▸ **THE PROBLEM**
Copy out each line of the entries below in which the string "degrees" appears.

BEGIN THE INPUT

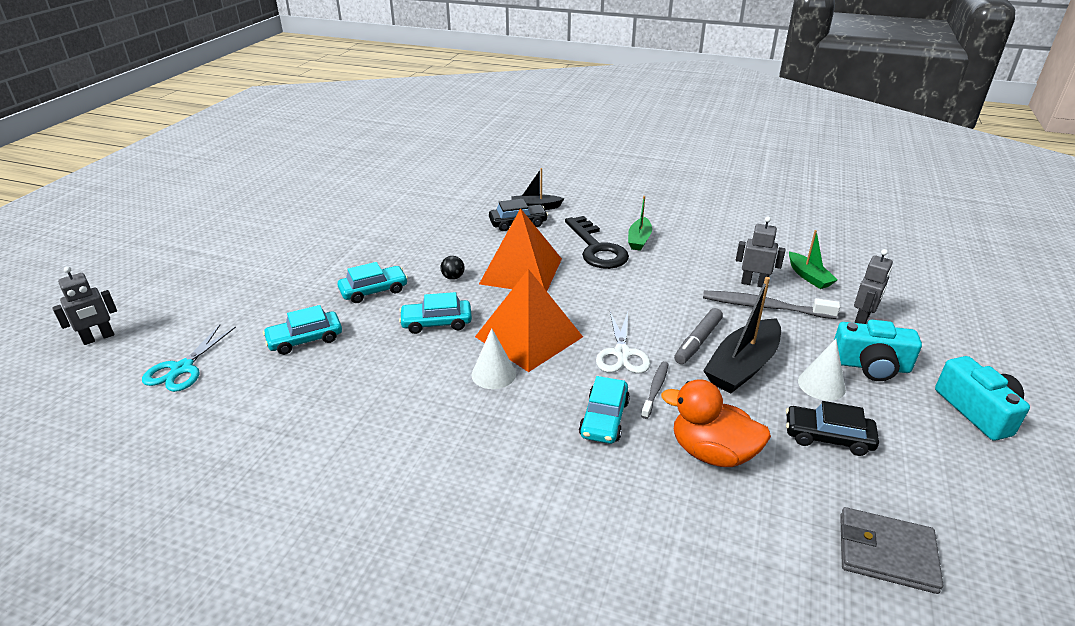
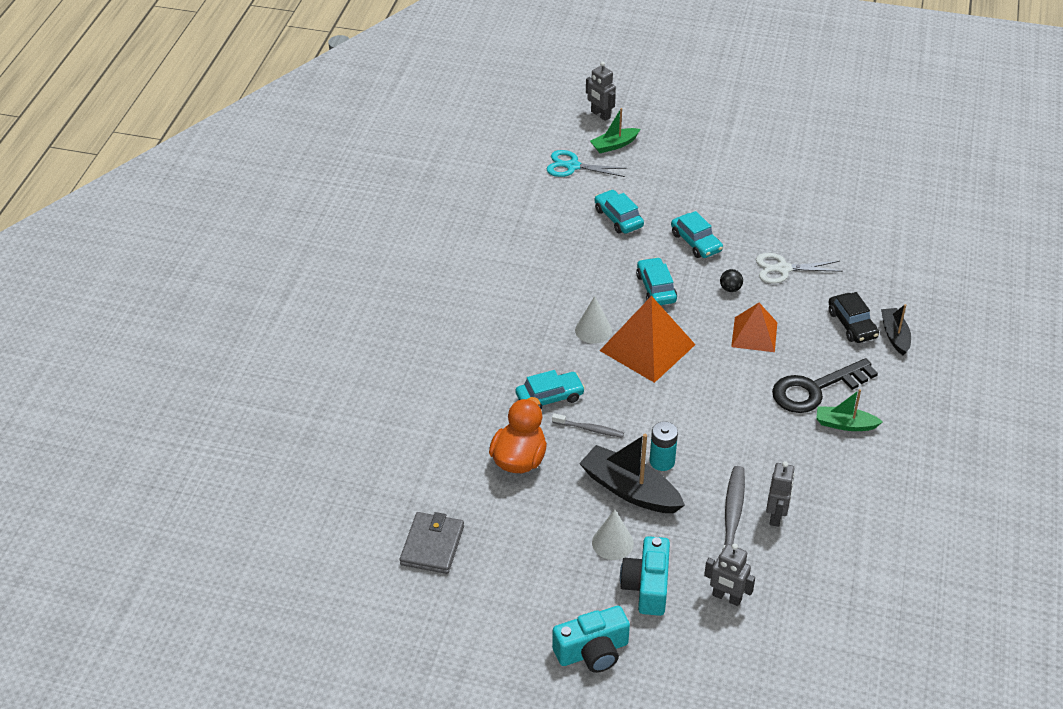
camera: 85 degrees right, 10 degrees up
(521, 271) = (754, 334): orange pyramid -> orange pyramid, size x0.63
(604, 418) = (549, 397): turquoise car -> turquoise car turned 150 degrees clockwise
(622, 353) = (634, 408): white scissors -> white scissors (783, 269)
(697, 341) = (662, 461): grey marker -> turquoise battery
(809, 276) = (803, 567): green boat -> green boat (614, 145)
(828, 437) = (545, 534): black car -> none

END THE INPUT

▸ **SOLUTION**
camera: 85 degrees right, 10 degrees up
(604, 418) = (549, 397): turquoise car -> turquoise car turned 150 degrees clockwise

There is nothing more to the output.